Reproduce all the entries exactly and keep the pictures out.

• _Supplied data_:
>>>

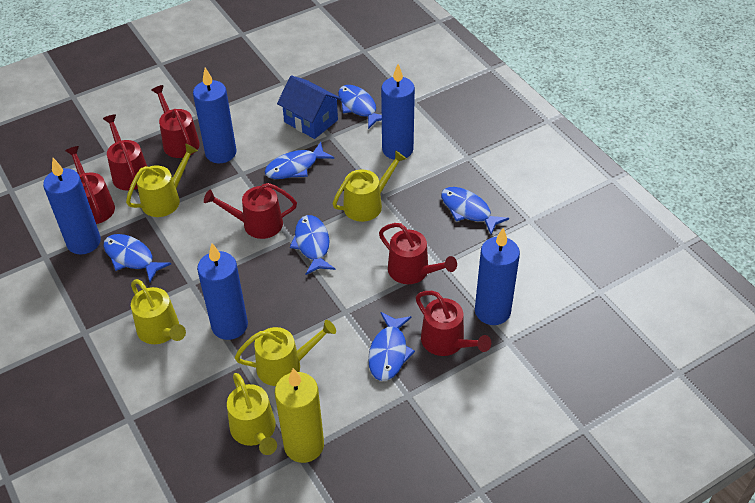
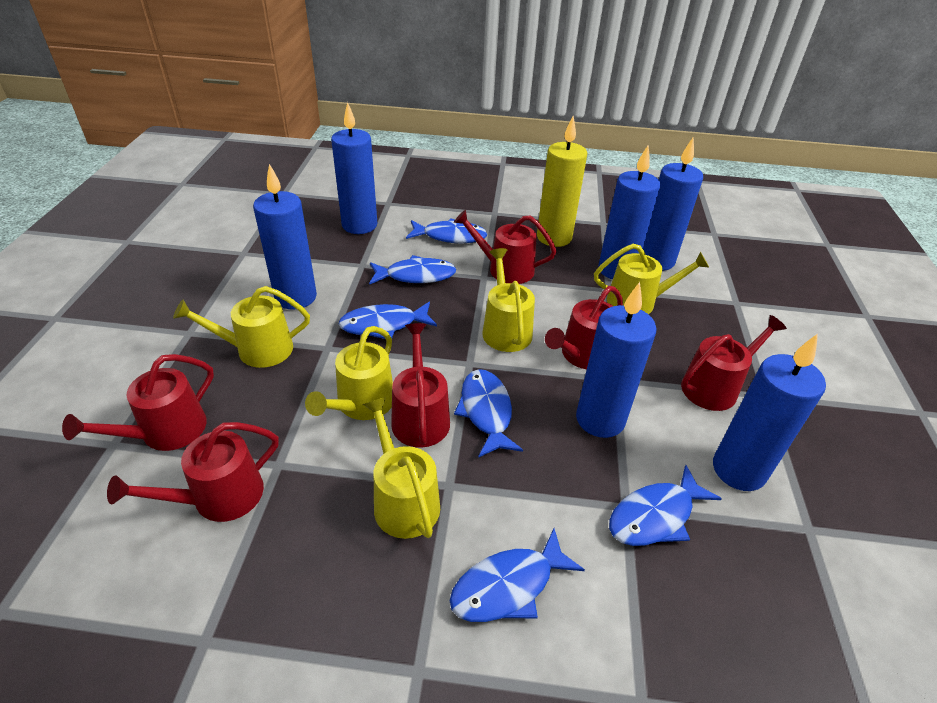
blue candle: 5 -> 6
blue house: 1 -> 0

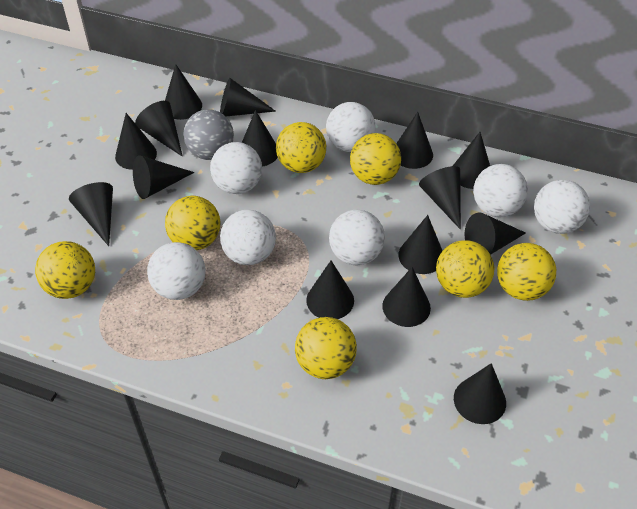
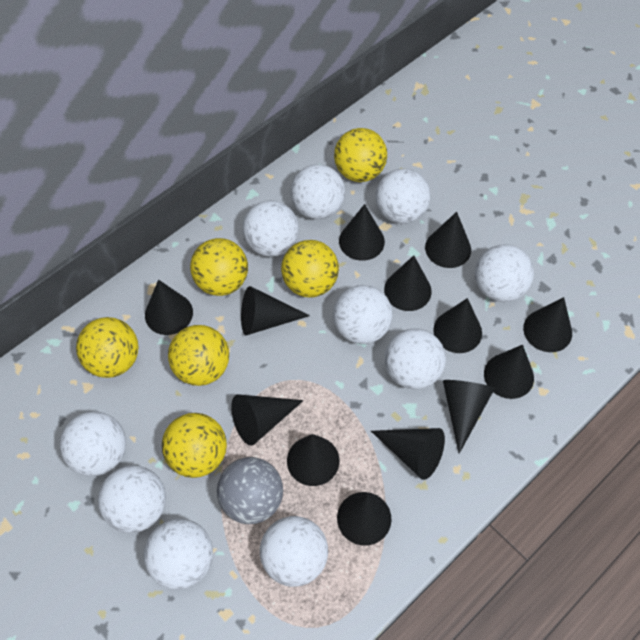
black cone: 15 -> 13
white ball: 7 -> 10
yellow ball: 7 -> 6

<<<

• _Response to the task_:
blue candle: 5 -> 6
blue house: 1 -> 0

black cone: 15 -> 13
white ball: 7 -> 10
yellow ball: 7 -> 6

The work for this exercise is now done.